## [Your goal]
Pick out every line in the items below that contains the string "appoggiatura", and copy each of those lines.

Records from a data source
"""
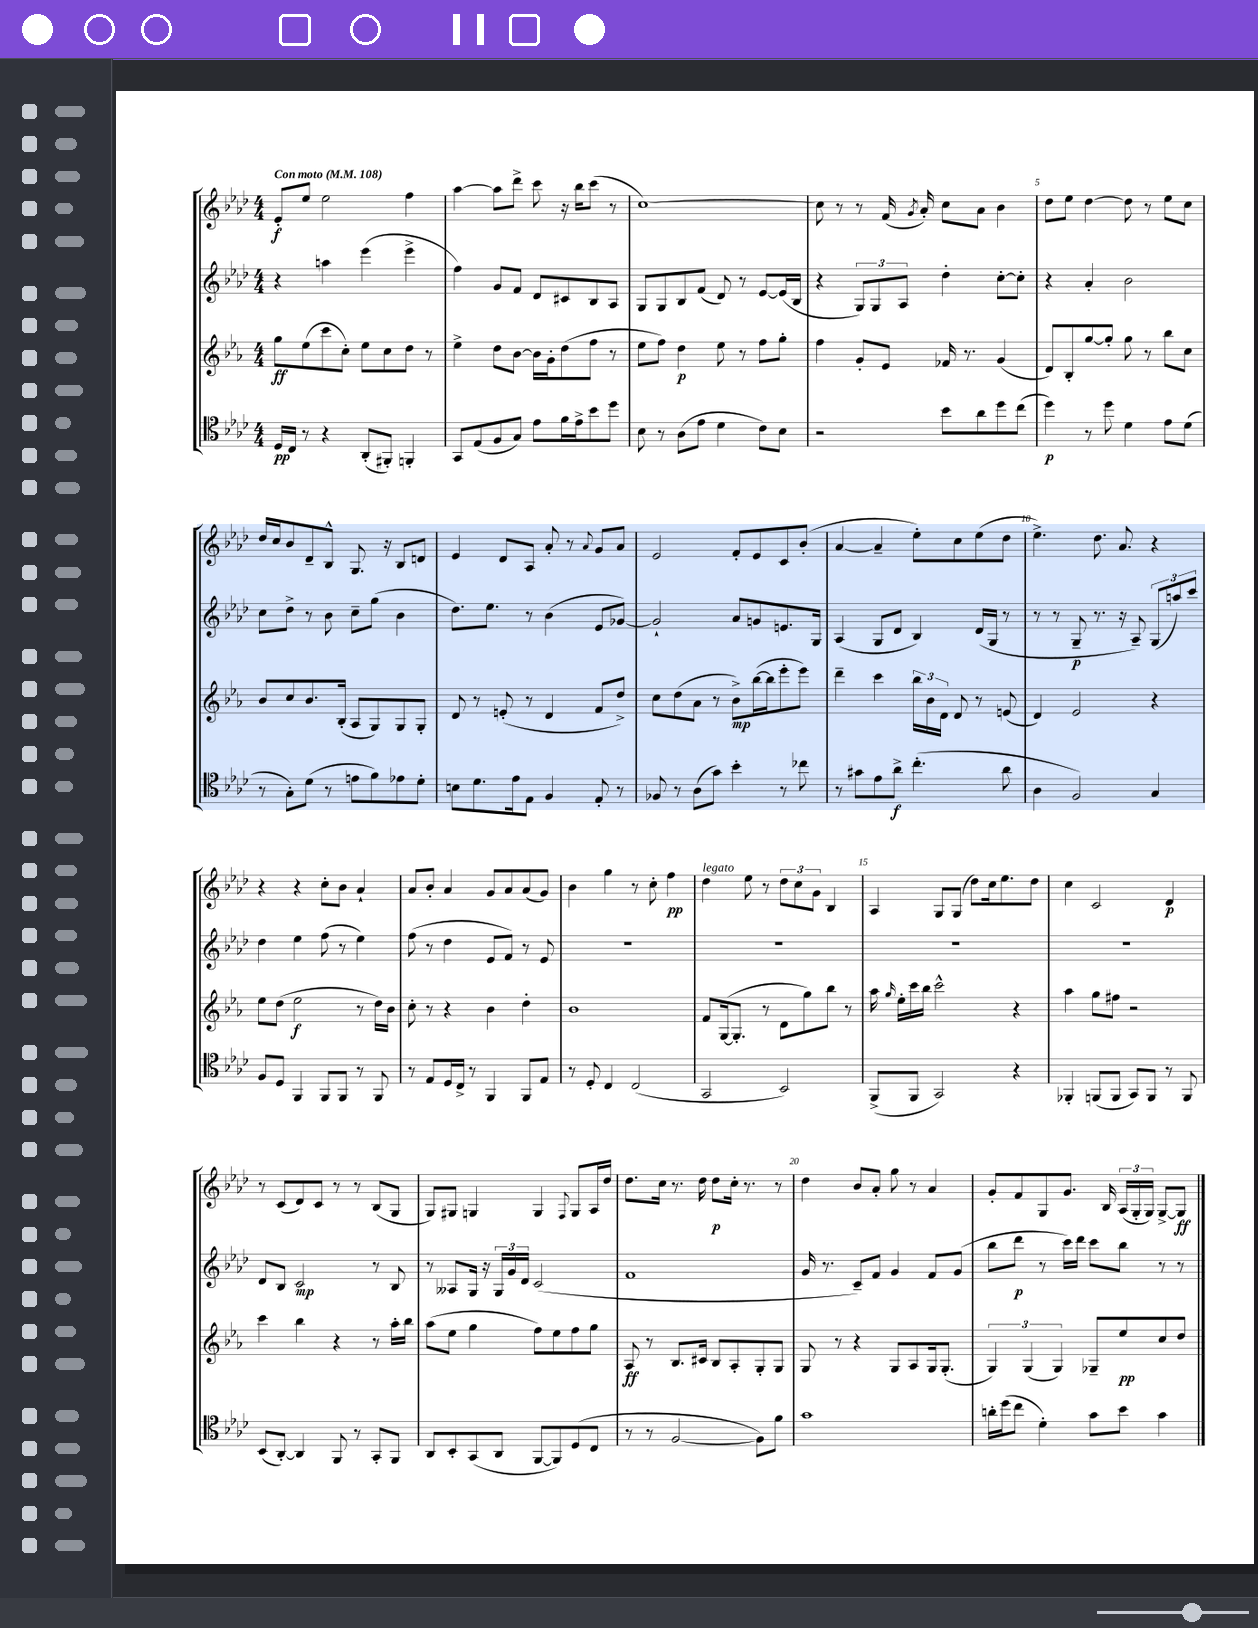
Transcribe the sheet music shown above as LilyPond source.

<<
\new StaffGroup <<
\new Staff = "s0" {
    \clef treble \key aes \major \numericTimeSignature \time 4/4 \tempo "Con moto" 4 = 108
    \autoBeamOff ees'8[-.\f ees''8] ees''2 f''4 |
    aes''4~ aes''8[ des'''8]-> c'''8 r16 bes''16[ c'''8]( r8 |
    c''1~) |
    c''8 r8 r8 f'16( \acciaccatura { g'8 } aes'16-.) c''8[ aes'8] bes'4 |
    des''8[ ees''8] des''4~ des''8 r8 ees''8[ c''8] |
    des''16[ c''16 bes'8 des'8-- bes8]-^ g8. r16 bes8[ d'8] |
    ees'4 des'8[ aes8] aes'8-. r8 \appoggiatura { aes'8 } g'8[ aes'8] |
    ees'2 f'8[-. ees'8 c'8 bes'8]-.( |
    aes'4~ aes'4-- ees''8[-.) c''8 ees''8( des''8] |
    ees''4.->) des''8. aes'8. r4 |
    r4 r4 c''8[-. bes'8] aes'4-! |
    aes'8[ bes'8]-. aes'4 g'8[ aes'8 aes'8( g'8]) |
    bes'4 g''4 r8 c''8-. f''4\pp |
    des''4^\markup { \italic "legato" } ees''8 r8 \tuplet 3/2 { des''8[ c''8 g'8] } bes4 |
    aes4 g8[ g8]( des''8[) c''16 ees''8. des''8] |
    c''4 c'2 des'4\p |
    r8 c'8[( des'8) c'8] r8 r8 bes8[( g8] |
    g8[) gis8] g4 g4 \appoggiatura { f8 } g8[ aes16 des''16] |
    des''8.[ c''16] r8. des''16 des''8[\p c''16]-. r8. r8 |
    des''4 bes'8[ aes'8]-. g''8 r8 aes'4 |
    g'8[-. f'8 g8 g'8.] bes16 \tuplet 3/2 { aes16[( g16-. g16]) } g8[~-> g8]\ff \bar "|." |
}
\new Staff = "s1" {
    \clef treble \key aes \major \numericTimeSignature \time 4/4
    \autoBeamOff r4 a''4 ees'''4( ees'''4-> |
    f''4) g'8[ f'8] des'8[ cis'8 bes8 aes8] |
    g8[ g8 bes8 f'8]( des'8) r8 ees'8[~ ees'16( bes16] |
    r4 \tuplet 3/2 { g8[) g8 aes8] } des''4-. c''8[~-. c''8]-. |
    r4 aes'4-. bes'2 |
    c''8[ des''8]-> r8 bes'8 c''8[-- g''8]( bes'4 |
    des''8.[) ees''8.] r8 bes'4( ees'8[ ges'8]~) |
    ges'2-! aes'8[ g'8 e'8. g16] |
    aes4( g8[ des'8] bes4) des'16[( g16] r8 |
    r8 r8 g8--\p r8. r16 aes8--) \tuplet 3/2 { g8[( a''8) c'''8] } |
    des''4 ees''4 f''8( r8 ees''4) |
    f''8( r8 des''4 ees'8[ f'8]) r8 ees'8 |
    R1 |
    R1 |
    R1 |
    R1 |
    des'8[ bes8] c'2\mp r8 bes8 |
    r8 aeses8[ g16] r16 \tuplet 3/2 { g16[ g'16 des'16] } c'2( |
    f'1 |
    g'16 r8. c'8[--) f'8] g'4 f'8[ g'8]( |
    bes''8[ des'''8]\p r8 c'''16[) des'''16] c'''8[ bes''8] r8 r8 \bar "|." |
}
\new Staff = "s2" {
    \clef treble \key ees \major \numericTimeSignature \time 4/4
    \autoBeamOff g''8[\ff ees''8( c'''8 c''8]-.) ees''8[ c''8 d''8] r8 |
    ees''4-> d''8[ bes'8]~ bes'16[ g'16-. d''8( f''8] r8 |
    ees''8[ f''8]) d''4\p ees''8 r8 f''8[ g''8]-. |
    f''4 g'8[-. ees'8] fes'16 r8. g'4( |
    d'8[) bes8-. g''8~ g''8]-. g''8 r8 bes''8[ c''8] |
    bes'8[ c''8 bes'8. bes16]-.( aes8[ g8) g8 g8]-. |
    d'8 r8 e'8-.( r8 d'4 f'8[ d''8]->) |
    c''8[ d''8( aes'8] r8 bes'8[->\mp) bes''16~( bes''16 ees'''8-. ees'''8]) |
    d'''4-- c'''4 \tuplet 3/2 { bes''16[ bes'16 d'16] } d'8 r8 e'8( |
    d'4) ees'2 r4 |
    ees''8[ d''8]( ees''2\f r8 d''16[) bes'16] |
    c''8-. r8 r4 bes'4 d''4-. |
    bes'1 |
    f'8[ g16~( g8.]-. r8 d'8[ g''8) bes''8] r8 |
    aes''16 \grace { g''16 } ees''16[-. c'''16 bes''16] c'''2-^ r4 |
    aes''4 g''8[ fis''8] r2 |
    c'''4 bes''4 r4 r8 aes''16[-. bes''16] |
    aes''8[( ees''8] g''4 f''8[) ees''8 f''8 g''8] |
    aes8\ff r8 bes8.[ cis'16] bes8[ aes8-. g8-. g8] |
    g8 r8 r4 g8[ aes8 g16 g8.]-.( |
    \tuplet 3/2 { g4) g4( g4) } ges8[-- ees''8\pp c''8 d''8] \bar "|." |
}
\new Staff = "s3" {
    \clef tenor \key aes \major \numericTimeSignature \time 4/4
    \autoBeamOff des16[\pp c16] r8 r4 aes,8[-.( fis,8]-.) f,4-. |
    g,8[ ees8( f8 g8]) ees'8[ f'16 ees'16-> bes'8 des''8] |
    bes8 r8 aes8[( ees'8] des'4 c'8[) bes8] |
    r2 bes'8[ aes'8 des''8 c''8]( |
    des''4\p) r8 des''8 des'4 ees'8[ des'8]( |
    r8 g8[-.) des'8]( r8 e'8[ f'8) ees'8 des'8]-. |
    b8[ des'8. ees'16 ees8] f4 ees8-. r8 |
    fes8 r8 aes8[( g'8]) bes'4-. r8 ces''8 |
    r8 gis'8[ ees'8 aes'8]->\f c''4.-.( aes'8 |
    aes4 f2) g4 |
    f8[ des8] f,4 f,8[ f,8] r8 f,8 |
    r8 ees8[ des16 c16]-> r8 f,4 f,8[ ees8] |
    r8 des8-. c4 c2( |
    g,2 bes,2) |
    f,8[->( f,8] g,2) r4 |
    fes,4-. f,8[( f,8] g,8[) f,8] r8 f,8 |
    bes,8[( aes,8]~-.) aes,4 f,8 r8 g,8[-. f,8] |
    aes,8[ bes,8-. g,8( aes,8] f,8[~ f,8) des8( c8] |
    r8 r8 f2~ f8[) f'8] |
    g'1 |
    a'16[-. des''16( c''8] des'4-.) g'8[ bes'8] g'4 \bar "|." |
}
>>
>>
\layout { \context { \Score \override BarNumber.break-visibility = ##(#f #t #t) barNumberVisibility = #(every-nth-bar-number-visible 5) } }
"""
## [Solution to this exercise]
    ees'4 des'8[ aes8] aes'8-. r8 \appoggiatura { aes'8 } g'8[ aes'8] |
    g8[) gis8] g4 g4 \appoggiatura { f8 } g8[ aes16 des''16] |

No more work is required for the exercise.